Input »
+ + + + +

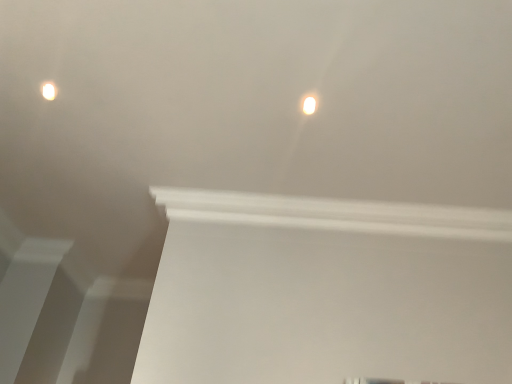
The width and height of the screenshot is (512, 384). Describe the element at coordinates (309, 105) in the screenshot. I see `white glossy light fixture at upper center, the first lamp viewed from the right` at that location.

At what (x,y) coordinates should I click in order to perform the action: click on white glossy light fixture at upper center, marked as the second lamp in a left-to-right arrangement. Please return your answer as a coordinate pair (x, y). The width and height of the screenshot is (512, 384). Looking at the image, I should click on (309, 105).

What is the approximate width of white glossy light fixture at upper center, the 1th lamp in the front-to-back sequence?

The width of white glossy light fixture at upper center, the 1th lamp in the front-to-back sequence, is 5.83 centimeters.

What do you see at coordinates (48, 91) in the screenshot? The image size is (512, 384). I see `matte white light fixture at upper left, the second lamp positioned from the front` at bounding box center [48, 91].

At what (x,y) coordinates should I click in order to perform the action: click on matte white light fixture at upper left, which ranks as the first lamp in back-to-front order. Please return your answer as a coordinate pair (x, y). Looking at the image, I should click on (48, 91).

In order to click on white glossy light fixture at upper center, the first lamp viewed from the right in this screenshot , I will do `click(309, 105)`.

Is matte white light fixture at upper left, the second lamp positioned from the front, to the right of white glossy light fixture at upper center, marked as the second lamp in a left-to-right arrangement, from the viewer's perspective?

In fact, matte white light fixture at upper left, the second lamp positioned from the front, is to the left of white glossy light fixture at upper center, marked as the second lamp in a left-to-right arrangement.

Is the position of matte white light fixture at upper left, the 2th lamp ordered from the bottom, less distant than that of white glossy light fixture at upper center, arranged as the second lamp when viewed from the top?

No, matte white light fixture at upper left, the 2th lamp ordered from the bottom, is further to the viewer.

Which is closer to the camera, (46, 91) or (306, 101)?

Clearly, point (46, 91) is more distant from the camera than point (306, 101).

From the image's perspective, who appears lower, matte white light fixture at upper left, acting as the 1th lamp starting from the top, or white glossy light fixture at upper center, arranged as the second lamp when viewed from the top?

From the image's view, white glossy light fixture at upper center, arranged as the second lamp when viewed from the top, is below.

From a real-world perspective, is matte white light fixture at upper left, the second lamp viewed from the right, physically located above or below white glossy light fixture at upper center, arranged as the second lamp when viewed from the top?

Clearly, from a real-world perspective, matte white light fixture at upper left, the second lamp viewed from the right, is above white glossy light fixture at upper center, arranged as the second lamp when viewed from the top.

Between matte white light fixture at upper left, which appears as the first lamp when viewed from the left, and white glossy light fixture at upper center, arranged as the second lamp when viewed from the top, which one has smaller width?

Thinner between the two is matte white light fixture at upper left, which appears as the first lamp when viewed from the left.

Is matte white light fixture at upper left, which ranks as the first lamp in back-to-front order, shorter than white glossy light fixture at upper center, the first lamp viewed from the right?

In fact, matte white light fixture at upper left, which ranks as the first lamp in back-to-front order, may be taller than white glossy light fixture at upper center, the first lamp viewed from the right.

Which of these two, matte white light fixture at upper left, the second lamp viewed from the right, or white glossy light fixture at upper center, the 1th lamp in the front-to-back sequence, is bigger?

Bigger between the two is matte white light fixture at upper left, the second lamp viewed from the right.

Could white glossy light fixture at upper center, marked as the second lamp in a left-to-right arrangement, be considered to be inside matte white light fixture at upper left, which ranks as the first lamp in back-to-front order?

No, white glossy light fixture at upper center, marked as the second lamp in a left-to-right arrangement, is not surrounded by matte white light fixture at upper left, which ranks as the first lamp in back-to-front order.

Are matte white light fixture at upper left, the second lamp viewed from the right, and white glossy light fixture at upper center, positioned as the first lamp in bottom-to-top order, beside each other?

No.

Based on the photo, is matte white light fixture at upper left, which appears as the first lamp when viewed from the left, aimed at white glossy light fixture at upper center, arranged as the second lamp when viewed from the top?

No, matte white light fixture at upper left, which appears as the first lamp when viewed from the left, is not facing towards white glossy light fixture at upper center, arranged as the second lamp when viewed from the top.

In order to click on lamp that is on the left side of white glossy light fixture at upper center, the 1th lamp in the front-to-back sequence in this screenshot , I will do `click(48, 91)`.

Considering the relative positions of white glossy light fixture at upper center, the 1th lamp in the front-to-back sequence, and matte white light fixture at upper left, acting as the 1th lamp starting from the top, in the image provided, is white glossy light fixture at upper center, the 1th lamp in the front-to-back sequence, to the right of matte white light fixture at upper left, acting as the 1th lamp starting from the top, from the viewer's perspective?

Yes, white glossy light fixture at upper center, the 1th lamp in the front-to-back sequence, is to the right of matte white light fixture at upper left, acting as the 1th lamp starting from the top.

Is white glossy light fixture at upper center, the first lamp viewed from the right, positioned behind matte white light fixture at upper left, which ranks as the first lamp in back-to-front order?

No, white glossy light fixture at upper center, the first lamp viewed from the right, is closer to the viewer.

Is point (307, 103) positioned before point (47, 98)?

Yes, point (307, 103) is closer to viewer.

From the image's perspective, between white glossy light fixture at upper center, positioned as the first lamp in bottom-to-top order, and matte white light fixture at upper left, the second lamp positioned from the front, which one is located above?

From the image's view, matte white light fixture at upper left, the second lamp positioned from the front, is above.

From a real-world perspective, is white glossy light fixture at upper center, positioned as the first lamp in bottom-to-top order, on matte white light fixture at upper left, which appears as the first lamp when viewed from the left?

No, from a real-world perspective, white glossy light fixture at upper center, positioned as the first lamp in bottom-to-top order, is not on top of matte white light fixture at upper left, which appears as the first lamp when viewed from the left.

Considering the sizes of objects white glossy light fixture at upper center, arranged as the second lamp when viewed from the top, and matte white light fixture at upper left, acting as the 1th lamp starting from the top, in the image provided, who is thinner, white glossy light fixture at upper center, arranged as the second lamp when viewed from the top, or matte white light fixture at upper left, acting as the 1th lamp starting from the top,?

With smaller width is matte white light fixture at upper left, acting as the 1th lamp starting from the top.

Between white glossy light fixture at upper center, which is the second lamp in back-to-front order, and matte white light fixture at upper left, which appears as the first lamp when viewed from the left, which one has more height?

+ + + + +

Exercise directions » Format every line of the items above as a JSON list of strings, one string per line, skipping blank lines. Leave the pictures out of the list.

In response »
[
  "The width and height of the screenshot is (512, 384). Describe the element at coordinates (309, 105) in the screenshot. I see `white glossy light fixture at upper center, the first lamp viewed from the right` at that location.",
  "At what (x,y) coordinates should I click in order to perform the action: click on white glossy light fixture at upper center, marked as the second lamp in a left-to-right arrangement. Please return your answer as a coordinate pair (x, y). The width and height of the screenshot is (512, 384). Looking at the image, I should click on (309, 105).",
  "What is the approximate width of white glossy light fixture at upper center, the 1th lamp in the front-to-back sequence?",
  "The width of white glossy light fixture at upper center, the 1th lamp in the front-to-back sequence, is 5.83 centimeters.",
  "What do you see at coordinates (48, 91) in the screenshot? The image size is (512, 384). I see `matte white light fixture at upper left, the second lamp positioned from the front` at bounding box center [48, 91].",
  "At what (x,y) coordinates should I click in order to perform the action: click on matte white light fixture at upper left, which ranks as the first lamp in back-to-front order. Please return your answer as a coordinate pair (x, y). Looking at the image, I should click on (48, 91).",
  "In order to click on white glossy light fixture at upper center, the first lamp viewed from the right in this screenshot , I will do `click(309, 105)`.",
  "Is matte white light fixture at upper left, the second lamp positioned from the front, to the right of white glossy light fixture at upper center, marked as the second lamp in a left-to-right arrangement, from the viewer's perspective?",
  "In fact, matte white light fixture at upper left, the second lamp positioned from the front, is to the left of white glossy light fixture at upper center, marked as the second lamp in a left-to-right arrangement.",
  "Is the position of matte white light fixture at upper left, the 2th lamp ordered from the bottom, less distant than that of white glossy light fixture at upper center, arranged as the second lamp when viewed from the top?",
  "No, matte white light fixture at upper left, the 2th lamp ordered from the bottom, is further to the viewer.",
  "Which is closer to the camera, (46, 91) or (306, 101)?",
  "Clearly, point (46, 91) is more distant from the camera than point (306, 101).",
  "From the image's perspective, who appears lower, matte white light fixture at upper left, acting as the 1th lamp starting from the top, or white glossy light fixture at upper center, arranged as the second lamp when viewed from the top?",
  "From the image's view, white glossy light fixture at upper center, arranged as the second lamp when viewed from the top, is below.",
  "From a real-world perspective, is matte white light fixture at upper left, the second lamp viewed from the right, physically located above or below white glossy light fixture at upper center, arranged as the second lamp when viewed from the top?",
  "Clearly, from a real-world perspective, matte white light fixture at upper left, the second lamp viewed from the right, is above white glossy light fixture at upper center, arranged as the second lamp when viewed from the top.",
  "Between matte white light fixture at upper left, which appears as the first lamp when viewed from the left, and white glossy light fixture at upper center, arranged as the second lamp when viewed from the top, which one has smaller width?",
  "Thinner between the two is matte white light fixture at upper left, which appears as the first lamp when viewed from the left.",
  "Is matte white light fixture at upper left, which ranks as the first lamp in back-to-front order, shorter than white glossy light fixture at upper center, the first lamp viewed from the right?",
  "In fact, matte white light fixture at upper left, which ranks as the first lamp in back-to-front order, may be taller than white glossy light fixture at upper center, the first lamp viewed from the right.",
  "Which of these two, matte white light fixture at upper left, the second lamp viewed from the right, or white glossy light fixture at upper center, the 1th lamp in the front-to-back sequence, is bigger?",
  "Bigger between the two is matte white light fixture at upper left, the second lamp viewed from the right.",
  "Could white glossy light fixture at upper center, marked as the second lamp in a left-to-right arrangement, be considered to be inside matte white light fixture at upper left, which ranks as the first lamp in back-to-front order?",
  "No, white glossy light fixture at upper center, marked as the second lamp in a left-to-right arrangement, is not surrounded by matte white light fixture at upper left, which ranks as the first lamp in back-to-front order.",
  "Are matte white light fixture at upper left, the second lamp viewed from the right, and white glossy light fixture at upper center, positioned as the first lamp in bottom-to-top order, beside each other?",
  "No.",
  "Based on the photo, is matte white light fixture at upper left, which appears as the first lamp when viewed from the left, aimed at white glossy light fixture at upper center, arranged as the second lamp when viewed from the top?",
  "No, matte white light fixture at upper left, which appears as the first lamp when viewed from the left, is not facing towards white glossy light fixture at upper center, arranged as the second lamp when viewed from the top.",
  "In order to click on lamp that is on the left side of white glossy light fixture at upper center, the 1th lamp in the front-to-back sequence in this screenshot , I will do `click(48, 91)`.",
  "Considering the relative positions of white glossy light fixture at upper center, the 1th lamp in the front-to-back sequence, and matte white light fixture at upper left, acting as the 1th lamp starting from the top, in the image provided, is white glossy light fixture at upper center, the 1th lamp in the front-to-back sequence, to the right of matte white light fixture at upper left, acting as the 1th lamp starting from the top, from the viewer's perspective?",
  "Yes, white glossy light fixture at upper center, the 1th lamp in the front-to-back sequence, is to the right of matte white light fixture at upper left, acting as the 1th lamp starting from the top.",
  "Is white glossy light fixture at upper center, the first lamp viewed from the right, positioned behind matte white light fixture at upper left, which ranks as the first lamp in back-to-front order?",
  "No, white glossy light fixture at upper center, the first lamp viewed from the right, is closer to the viewer.",
  "Is point (307, 103) positioned before point (47, 98)?",
  "Yes, point (307, 103) is closer to viewer.",
  "From the image's perspective, between white glossy light fixture at upper center, positioned as the first lamp in bottom-to-top order, and matte white light fixture at upper left, the second lamp positioned from the front, which one is located above?",
  "From the image's view, matte white light fixture at upper left, the second lamp positioned from the front, is above.",
  "From a real-world perspective, is white glossy light fixture at upper center, positioned as the first lamp in bottom-to-top order, on matte white light fixture at upper left, which appears as the first lamp when viewed from the left?",
  "No, from a real-world perspective, white glossy light fixture at upper center, positioned as the first lamp in bottom-to-top order, is not on top of matte white light fixture at upper left, which appears as the first lamp when viewed from the left.",
  "Considering the sizes of objects white glossy light fixture at upper center, arranged as the second lamp when viewed from the top, and matte white light fixture at upper left, acting as the 1th lamp starting from the top, in the image provided, who is thinner, white glossy light fixture at upper center, arranged as the second lamp when viewed from the top, or matte white light fixture at upper left, acting as the 1th lamp starting from the top,?",
  "With smaller width is matte white light fixture at upper left, acting as the 1th lamp starting from the top.",
  "Between white glossy light fixture at upper center, which is the second lamp in back-to-front order, and matte white light fixture at upper left, which appears as the first lamp when viewed from the left, which one has more height?"
]